Problem details » Give back every record below word for word, with the pictures omitted.

Dataset content »
-- Opening Marker --

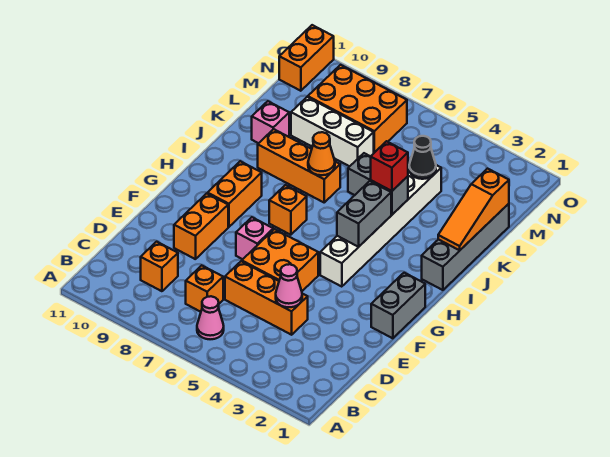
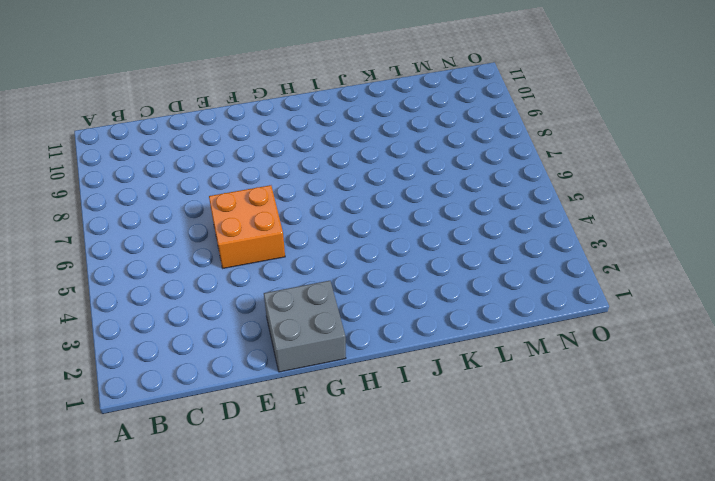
grey brick F1:G2 level 1 -> grey brick F1:G1 level 1
none -> pink cone B6 level 1
none -> orange brick C7 level 1
none -> orange brick C9 level 1

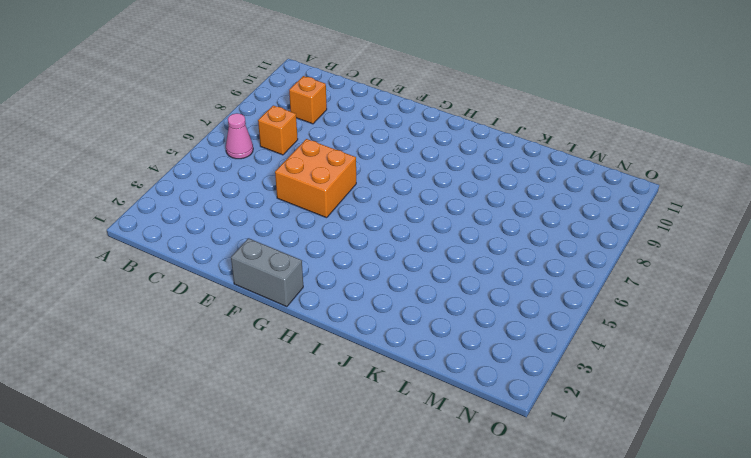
none -> orange brick D4:D6 level 1
none -> orange brick E9:F9 level 1
none -> pink brick F7 level 1

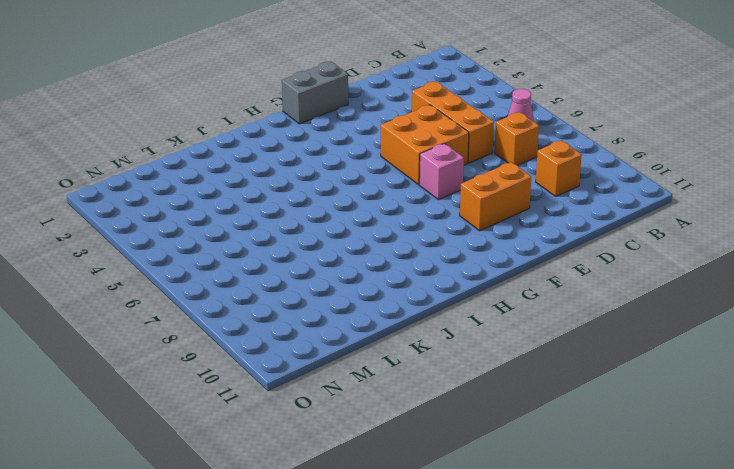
none -> white brick G4:L4 level 1
none -> orange brick G9:H9 level 1
none -> orange brick H7 level 1

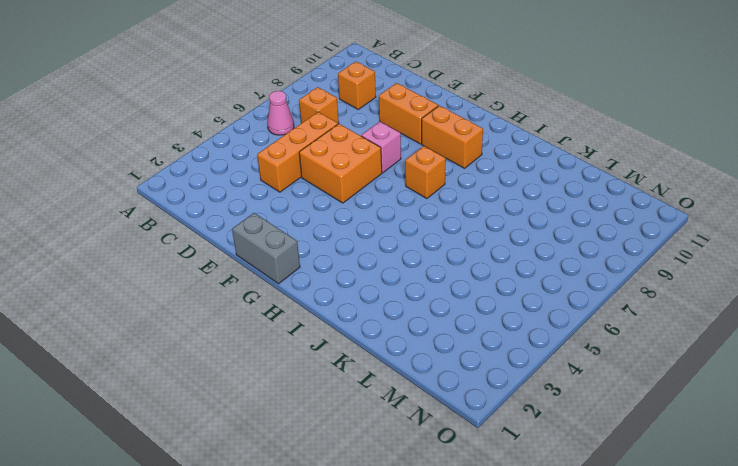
none -> white brick G4:L4 level 1
none -> grey brick I1:L1 level 1
none -> orange brick J7:J9 level 1

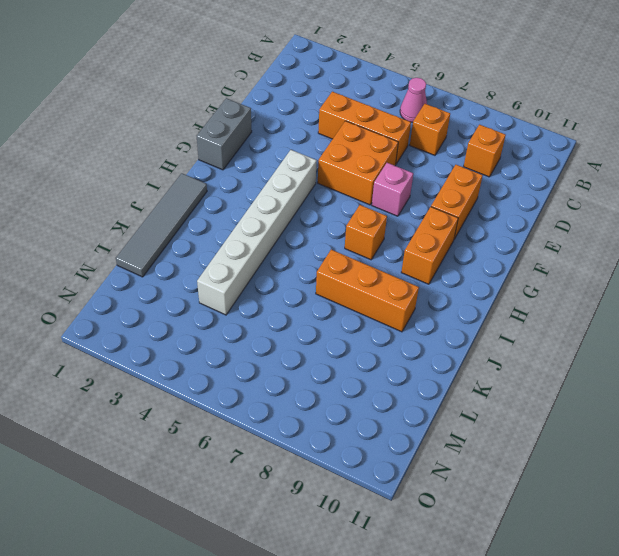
grey tile I1:L1 level 1 -> grey brick I1:L1 level 1
none -> pink brick K10 level 1
none -> white brick L7:L9 level 1
none -> orange brick M7:N9 level 1

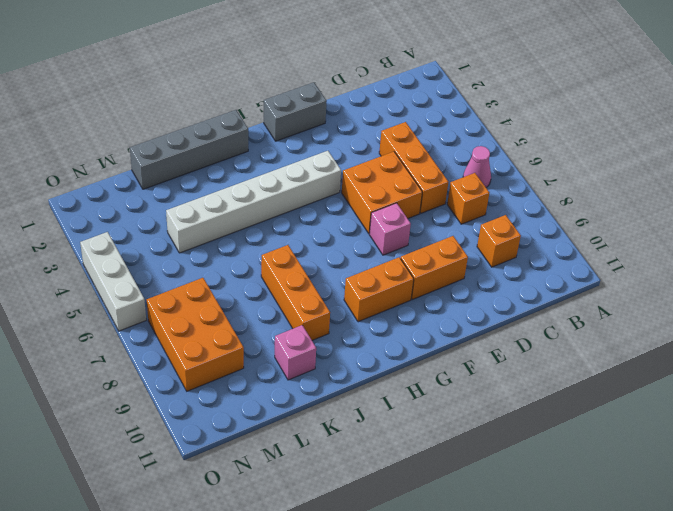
white brick O4:O6 level 1 -> white brick L7:L9 level 1
none -> orange brick H7 level 1
none -> orange brick N11:O11 level 1
none -> pink cone D4 level 2

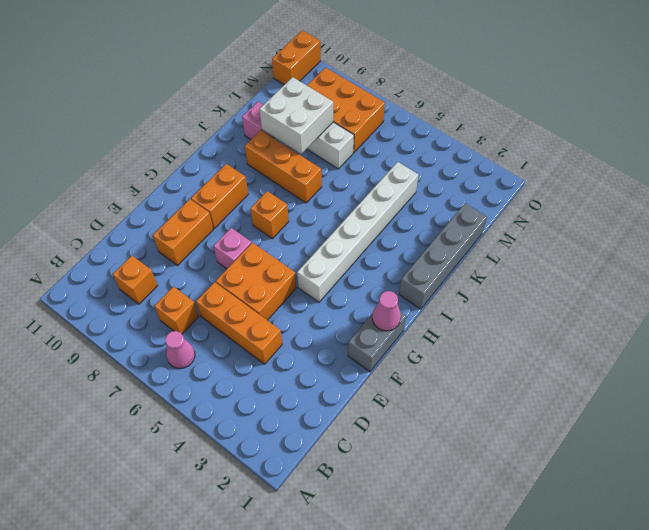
pink cone G1 level 2 -> pink cone D4 level 2
white brick K8:L9 level 2 -> none
none -> grey brick H4:I4 level 2
none -> orange slope J1:L1 level 2 top L
none -> grey brick J4:J5 level 2

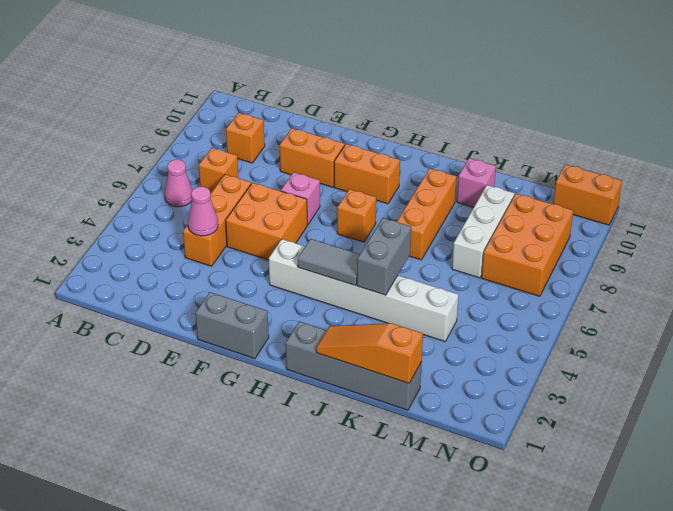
grey tile H4:I4 level 2 -> grey brick H4:I4 level 2
none -> orange cone J7 level 2
none -> black cone L4 level 2
none -> red brick J4 level 3

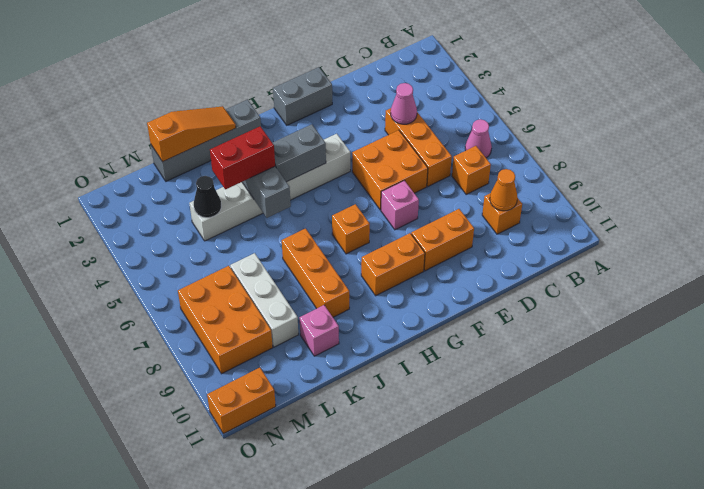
orange cone C9 level 2 -> orange cone J7 level 2
red brick J4:K4 level 3 -> red brick J4 level 3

-- Closing Marker --

Answer area »
grey brick F1:G2 level 1 -> grey brick F1:G1 level 1
none -> pink cone B6 level 1
none -> orange brick C7 level 1
none -> orange brick C9 level 1

none -> orange brick D4:D6 level 1
none -> orange brick E9:F9 level 1
none -> pink brick F7 level 1

none -> white brick G4:L4 level 1
none -> orange brick G9:H9 level 1
none -> orange brick H7 level 1

none -> white brick G4:L4 level 1
none -> grey brick I1:L1 level 1
none -> orange brick J7:J9 level 1

grey tile I1:L1 level 1 -> grey brick I1:L1 level 1
none -> pink brick K10 level 1
none -> white brick L7:L9 level 1
none -> orange brick M7:N9 level 1

white brick O4:O6 level 1 -> white brick L7:L9 level 1
none -> orange brick H7 level 1
none -> orange brick N11:O11 level 1
none -> pink cone D4 level 2

pink cone G1 level 2 -> pink cone D4 level 2
white brick K8:L9 level 2 -> none
none -> grey brick H4:I4 level 2
none -> orange slope J1:L1 level 2 top L
none -> grey brick J4:J5 level 2

grey tile H4:I4 level 2 -> grey brick H4:I4 level 2
none -> orange cone J7 level 2
none -> black cone L4 level 2
none -> red brick J4 level 3

orange cone C9 level 2 -> orange cone J7 level 2
red brick J4:K4 level 3 -> red brick J4 level 3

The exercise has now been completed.